— AIM OF THE TASK —
Output only the lines below that start at the line containing "310, 601, 350]" and end at the line containing "171, 350, 234]", with both ends kept.

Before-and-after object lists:
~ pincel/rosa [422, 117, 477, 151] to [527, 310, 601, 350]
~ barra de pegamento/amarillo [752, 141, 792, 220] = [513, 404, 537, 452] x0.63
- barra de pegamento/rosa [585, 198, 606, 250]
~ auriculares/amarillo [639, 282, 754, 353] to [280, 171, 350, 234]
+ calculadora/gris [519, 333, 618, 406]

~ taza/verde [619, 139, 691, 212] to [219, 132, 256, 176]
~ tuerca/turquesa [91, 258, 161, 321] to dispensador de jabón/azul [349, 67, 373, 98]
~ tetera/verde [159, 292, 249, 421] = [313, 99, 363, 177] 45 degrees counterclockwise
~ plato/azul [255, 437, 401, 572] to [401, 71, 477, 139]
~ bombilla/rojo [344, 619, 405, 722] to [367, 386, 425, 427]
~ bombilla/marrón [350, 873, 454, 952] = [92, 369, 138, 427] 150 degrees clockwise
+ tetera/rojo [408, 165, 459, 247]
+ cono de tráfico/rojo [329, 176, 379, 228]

...

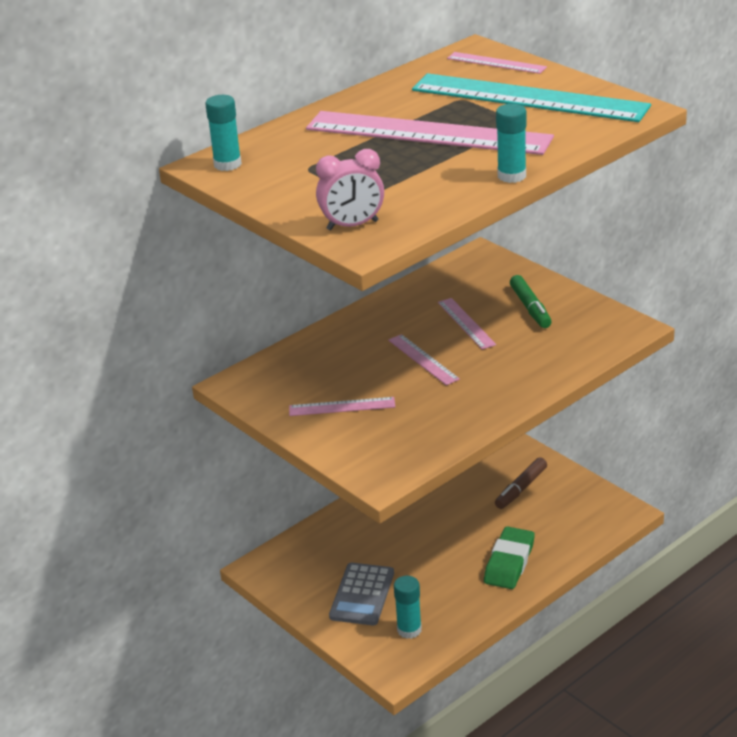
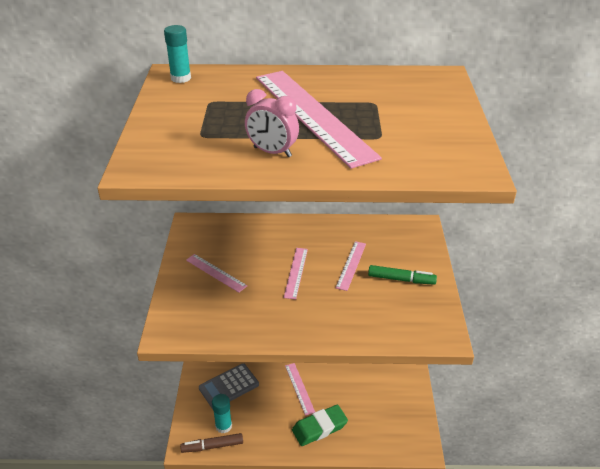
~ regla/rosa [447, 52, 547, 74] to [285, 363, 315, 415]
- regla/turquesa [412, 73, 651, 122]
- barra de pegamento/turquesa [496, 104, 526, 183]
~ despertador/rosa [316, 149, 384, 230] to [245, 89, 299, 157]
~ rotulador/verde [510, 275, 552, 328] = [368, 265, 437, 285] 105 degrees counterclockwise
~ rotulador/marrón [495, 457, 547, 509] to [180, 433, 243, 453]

— ANSWER SECTION —
~ pincel/rosa [422, 117, 477, 151] to [527, 310, 601, 350]
~ barra de pegamento/amarillo [752, 141, 792, 220] = [513, 404, 537, 452] x0.63
- barra de pegamento/rosa [585, 198, 606, 250]
~ auriculares/amarillo [639, 282, 754, 353] to [280, 171, 350, 234]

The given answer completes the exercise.